> [Problem to work on] Please return each record exactly as it stands.
(Information supplied Opens)
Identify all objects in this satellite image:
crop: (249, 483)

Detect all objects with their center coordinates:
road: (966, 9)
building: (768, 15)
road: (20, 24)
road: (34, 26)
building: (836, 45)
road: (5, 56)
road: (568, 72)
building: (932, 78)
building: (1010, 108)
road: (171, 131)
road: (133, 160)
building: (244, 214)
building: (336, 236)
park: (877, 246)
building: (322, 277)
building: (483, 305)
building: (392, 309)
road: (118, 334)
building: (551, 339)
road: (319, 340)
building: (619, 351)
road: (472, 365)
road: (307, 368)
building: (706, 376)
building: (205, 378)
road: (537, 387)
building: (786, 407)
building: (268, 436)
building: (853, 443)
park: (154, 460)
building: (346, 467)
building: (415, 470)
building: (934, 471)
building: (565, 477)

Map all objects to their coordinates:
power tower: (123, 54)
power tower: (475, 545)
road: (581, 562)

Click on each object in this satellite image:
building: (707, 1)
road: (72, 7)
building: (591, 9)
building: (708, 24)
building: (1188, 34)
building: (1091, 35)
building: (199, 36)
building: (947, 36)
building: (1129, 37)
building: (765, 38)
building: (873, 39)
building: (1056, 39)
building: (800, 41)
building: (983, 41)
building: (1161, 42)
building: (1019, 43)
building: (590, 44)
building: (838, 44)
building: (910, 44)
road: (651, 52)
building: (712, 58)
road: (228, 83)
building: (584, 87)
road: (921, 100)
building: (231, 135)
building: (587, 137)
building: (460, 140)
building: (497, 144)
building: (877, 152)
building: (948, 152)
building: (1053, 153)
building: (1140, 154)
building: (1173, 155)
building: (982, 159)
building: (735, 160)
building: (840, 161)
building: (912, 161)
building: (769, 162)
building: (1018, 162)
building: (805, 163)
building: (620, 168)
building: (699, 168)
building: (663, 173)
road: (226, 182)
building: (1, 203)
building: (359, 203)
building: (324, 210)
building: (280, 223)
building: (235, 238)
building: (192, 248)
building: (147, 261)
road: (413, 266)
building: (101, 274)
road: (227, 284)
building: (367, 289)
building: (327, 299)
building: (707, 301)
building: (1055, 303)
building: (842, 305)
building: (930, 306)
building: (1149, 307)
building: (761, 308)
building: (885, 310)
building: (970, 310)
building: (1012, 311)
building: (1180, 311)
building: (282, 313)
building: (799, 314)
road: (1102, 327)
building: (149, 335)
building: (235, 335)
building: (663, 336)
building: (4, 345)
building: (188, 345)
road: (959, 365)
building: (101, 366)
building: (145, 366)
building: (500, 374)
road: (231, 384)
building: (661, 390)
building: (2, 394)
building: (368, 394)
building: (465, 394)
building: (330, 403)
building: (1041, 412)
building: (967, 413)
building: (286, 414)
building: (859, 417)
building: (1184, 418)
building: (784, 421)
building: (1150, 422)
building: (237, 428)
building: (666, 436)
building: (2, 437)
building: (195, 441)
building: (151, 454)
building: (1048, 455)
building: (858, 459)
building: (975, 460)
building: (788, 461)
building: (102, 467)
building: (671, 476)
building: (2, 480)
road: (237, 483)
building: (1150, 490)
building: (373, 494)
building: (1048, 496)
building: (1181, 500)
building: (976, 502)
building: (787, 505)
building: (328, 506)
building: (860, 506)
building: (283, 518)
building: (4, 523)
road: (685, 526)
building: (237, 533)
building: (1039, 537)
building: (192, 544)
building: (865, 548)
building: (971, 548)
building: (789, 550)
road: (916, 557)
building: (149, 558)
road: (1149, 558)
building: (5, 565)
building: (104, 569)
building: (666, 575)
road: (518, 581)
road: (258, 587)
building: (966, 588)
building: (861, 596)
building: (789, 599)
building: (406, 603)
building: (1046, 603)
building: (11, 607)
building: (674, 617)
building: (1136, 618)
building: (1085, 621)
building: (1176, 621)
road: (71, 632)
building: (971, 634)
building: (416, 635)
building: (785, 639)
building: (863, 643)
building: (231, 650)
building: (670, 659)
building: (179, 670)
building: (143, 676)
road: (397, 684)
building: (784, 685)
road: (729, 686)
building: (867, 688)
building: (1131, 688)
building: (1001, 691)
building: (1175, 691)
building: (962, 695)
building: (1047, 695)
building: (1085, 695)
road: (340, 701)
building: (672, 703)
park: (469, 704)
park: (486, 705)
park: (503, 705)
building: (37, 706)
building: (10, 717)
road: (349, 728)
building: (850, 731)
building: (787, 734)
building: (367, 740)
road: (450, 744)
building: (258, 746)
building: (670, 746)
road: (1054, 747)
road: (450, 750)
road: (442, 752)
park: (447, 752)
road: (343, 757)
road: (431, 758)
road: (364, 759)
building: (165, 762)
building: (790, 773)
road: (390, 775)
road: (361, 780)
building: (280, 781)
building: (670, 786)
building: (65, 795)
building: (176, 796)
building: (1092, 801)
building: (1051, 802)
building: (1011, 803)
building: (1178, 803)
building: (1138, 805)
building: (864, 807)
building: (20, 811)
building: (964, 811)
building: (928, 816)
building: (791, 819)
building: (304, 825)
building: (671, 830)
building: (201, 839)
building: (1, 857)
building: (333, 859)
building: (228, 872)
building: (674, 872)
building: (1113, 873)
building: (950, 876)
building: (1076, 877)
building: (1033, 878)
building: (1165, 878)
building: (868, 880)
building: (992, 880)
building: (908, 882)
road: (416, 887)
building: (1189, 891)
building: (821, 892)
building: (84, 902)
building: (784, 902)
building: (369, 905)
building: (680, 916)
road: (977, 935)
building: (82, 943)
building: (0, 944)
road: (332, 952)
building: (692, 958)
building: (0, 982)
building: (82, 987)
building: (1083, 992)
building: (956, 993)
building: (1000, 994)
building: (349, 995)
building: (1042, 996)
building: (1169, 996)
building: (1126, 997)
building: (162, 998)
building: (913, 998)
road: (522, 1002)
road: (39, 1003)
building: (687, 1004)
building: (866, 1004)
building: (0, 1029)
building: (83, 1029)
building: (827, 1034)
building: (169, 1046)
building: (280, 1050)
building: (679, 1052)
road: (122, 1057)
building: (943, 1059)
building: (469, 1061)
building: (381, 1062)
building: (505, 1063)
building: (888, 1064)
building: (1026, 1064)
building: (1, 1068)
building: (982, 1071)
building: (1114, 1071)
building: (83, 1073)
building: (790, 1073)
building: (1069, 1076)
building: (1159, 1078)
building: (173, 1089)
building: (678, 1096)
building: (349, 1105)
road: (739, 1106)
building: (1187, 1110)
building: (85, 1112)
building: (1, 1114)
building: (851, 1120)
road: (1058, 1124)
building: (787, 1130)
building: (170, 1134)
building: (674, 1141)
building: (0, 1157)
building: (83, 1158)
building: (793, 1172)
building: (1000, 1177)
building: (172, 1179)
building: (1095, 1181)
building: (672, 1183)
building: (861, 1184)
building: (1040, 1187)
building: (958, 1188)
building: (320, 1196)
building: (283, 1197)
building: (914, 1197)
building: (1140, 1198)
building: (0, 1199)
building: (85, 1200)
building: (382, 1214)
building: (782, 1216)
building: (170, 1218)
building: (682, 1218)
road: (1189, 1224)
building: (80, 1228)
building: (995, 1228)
(Information supplied Closes)
> [Answer for this exercise]
Identify all objects in this satellite image:
crop: (249, 483)

Detect all objects with their center coordinates:
road: (966, 9)
building: (768, 15)
road: (20, 24)
road: (34, 26)
building: (836, 45)
road: (5, 56)
road: (568, 72)
building: (932, 78)
building: (1010, 108)
road: (171, 131)
road: (133, 160)
building: (244, 214)
building: (336, 236)
park: (877, 246)
building: (322, 277)
building: (483, 305)
building: (392, 309)
road: (118, 334)
building: (551, 339)
road: (319, 340)
building: (619, 351)
road: (472, 365)
road: (307, 368)
building: (706, 376)
building: (205, 378)
road: (537, 387)
building: (786, 407)
building: (268, 436)
building: (853, 443)
park: (154, 460)
building: (346, 467)
building: (415, 470)
building: (934, 471)
building: (565, 477)

Map all objects to their coordinates:
power tower: (123, 54)
power tower: (475, 545)
road: (581, 562)

Click on each object in this satellite image:
building: (707, 1)
road: (72, 7)
building: (591, 9)
building: (708, 24)
building: (1188, 34)
building: (1091, 35)
building: (199, 36)
building: (947, 36)
building: (1129, 37)
building: (765, 38)
building: (873, 39)
building: (1056, 39)
building: (800, 41)
building: (983, 41)
building: (1161, 42)
building: (1019, 43)
building: (590, 44)
building: (838, 44)
building: (910, 44)
road: (651, 52)
building: (712, 58)
road: (228, 83)
building: (584, 87)
road: (921, 100)
building: (231, 135)
building: (587, 137)
building: (460, 140)
building: (497, 144)
building: (877, 152)
building: (948, 152)
building: (1053, 153)
building: (1140, 154)
building: (1173, 155)
building: (982, 159)
building: (735, 160)
building: (840, 161)
building: (912, 161)
building: (769, 162)
building: (1018, 162)
building: (805, 163)
building: (620, 168)
building: (699, 168)
building: (663, 173)
road: (226, 182)
building: (1, 203)
building: (359, 203)
building: (324, 210)
building: (280, 223)
building: (235, 238)
building: (192, 248)
building: (147, 261)
road: (413, 266)
building: (101, 274)
road: (227, 284)
building: (367, 289)
building: (327, 299)
building: (707, 301)
building: (1055, 303)
building: (842, 305)
building: (930, 306)
building: (1149, 307)
building: (761, 308)
building: (885, 310)
building: (970, 310)
building: (1012, 311)
building: (1180, 311)
building: (282, 313)
building: (799, 314)
road: (1102, 327)
building: (149, 335)
building: (235, 335)
building: (663, 336)
building: (4, 345)
building: (188, 345)
road: (959, 365)
building: (101, 366)
building: (145, 366)
building: (500, 374)
road: (231, 384)
building: (661, 390)
building: (2, 394)
building: (368, 394)
building: (465, 394)
building: (330, 403)
building: (1041, 412)
building: (967, 413)
building: (286, 414)
building: (859, 417)
building: (1184, 418)
building: (784, 421)
building: (1150, 422)
building: (237, 428)
building: (666, 436)
building: (2, 437)
building: (195, 441)
building: (151, 454)
building: (1048, 455)
building: (858, 459)
building: (975, 460)
building: (788, 461)
building: (102, 467)
building: (671, 476)
building: (2, 480)
road: (237, 483)
building: (1150, 490)
building: (373, 494)
building: (1048, 496)
building: (1181, 500)
building: (976, 502)
building: (787, 505)
building: (328, 506)
building: (860, 506)
building: (283, 518)
building: (4, 523)
road: (685, 526)
building: (237, 533)
building: (1039, 537)
building: (192, 544)
building: (865, 548)
building: (971, 548)
building: (789, 550)
road: (916, 557)
building: (149, 558)
road: (1149, 558)
building: (5, 565)
building: (104, 569)
building: (666, 575)
road: (518, 581)
road: (258, 587)
building: (966, 588)
building: (861, 596)
building: (789, 599)
building: (406, 603)
building: (1046, 603)
building: (11, 607)
building: (674, 617)
building: (1136, 618)
building: (1085, 621)
building: (1176, 621)
road: (71, 632)
building: (971, 634)
building: (416, 635)
building: (785, 639)
building: (863, 643)
building: (231, 650)
building: (670, 659)
building: (179, 670)
building: (143, 676)
road: (397, 684)
building: (784, 685)
road: (729, 686)
building: (867, 688)
building: (1131, 688)
building: (1001, 691)
building: (1175, 691)
building: (962, 695)
building: (1047, 695)
building: (1085, 695)
road: (340, 701)
building: (672, 703)
park: (469, 704)
park: (486, 705)
park: (503, 705)
building: (37, 706)
building: (10, 717)
road: (349, 728)
building: (850, 731)
building: (787, 734)
building: (367, 740)
road: (450, 744)
building: (258, 746)
building: (670, 746)
road: (1054, 747)
road: (450, 750)
road: (442, 752)
park: (447, 752)
road: (343, 757)
road: (431, 758)
road: (364, 759)
building: (165, 762)
building: (790, 773)
road: (390, 775)
road: (361, 780)
building: (280, 781)
building: (670, 786)
building: (65, 795)
building: (176, 796)
building: (1092, 801)
building: (1051, 802)
building: (1011, 803)
building: (1178, 803)
building: (1138, 805)
building: (864, 807)
building: (20, 811)
building: (964, 811)
building: (928, 816)
building: (791, 819)
building: (304, 825)
building: (671, 830)
building: (201, 839)
building: (1, 857)
building: (333, 859)
building: (228, 872)
building: (674, 872)
building: (1113, 873)
building: (950, 876)
building: (1076, 877)
building: (1033, 878)
building: (1165, 878)
building: (868, 880)
building: (992, 880)
building: (908, 882)
road: (416, 887)
building: (1189, 891)
building: (821, 892)
building: (84, 902)
building: (784, 902)
building: (369, 905)
building: (680, 916)
road: (977, 935)
building: (82, 943)
building: (0, 944)
road: (332, 952)
building: (692, 958)
building: (0, 982)
building: (82, 987)
building: (1083, 992)
building: (956, 993)
building: (1000, 994)
building: (349, 995)
building: (1042, 996)
building: (1169, 996)
building: (1126, 997)
building: (162, 998)
building: (913, 998)
road: (522, 1002)
road: (39, 1003)
building: (687, 1004)
building: (866, 1004)
building: (0, 1029)
building: (83, 1029)
building: (827, 1034)
building: (169, 1046)
building: (280, 1050)
building: (679, 1052)
road: (122, 1057)
building: (943, 1059)
building: (469, 1061)
building: (381, 1062)
building: (505, 1063)
building: (888, 1064)
building: (1026, 1064)
building: (1, 1068)
building: (982, 1071)
building: (1114, 1071)
building: (83, 1073)
building: (790, 1073)
building: (1069, 1076)
building: (1159, 1078)
building: (173, 1089)
building: (678, 1096)
building: (349, 1105)
road: (739, 1106)
building: (1187, 1110)
building: (85, 1112)
building: (1, 1114)
building: (851, 1120)
road: (1058, 1124)
building: (787, 1130)
building: (170, 1134)
building: (674, 1141)
building: (0, 1157)
building: (83, 1158)
building: (793, 1172)
building: (1000, 1177)
building: (172, 1179)
building: (1095, 1181)
building: (672, 1183)
building: (861, 1184)
building: (1040, 1187)
building: (958, 1188)
building: (320, 1196)
building: (283, 1197)
building: (914, 1197)
building: (1140, 1198)
building: (0, 1199)
building: (85, 1200)
building: (382, 1214)
building: (782, 1216)
building: (170, 1218)
building: (682, 1218)
road: (1189, 1224)
building: (80, 1228)
building: (995, 1228)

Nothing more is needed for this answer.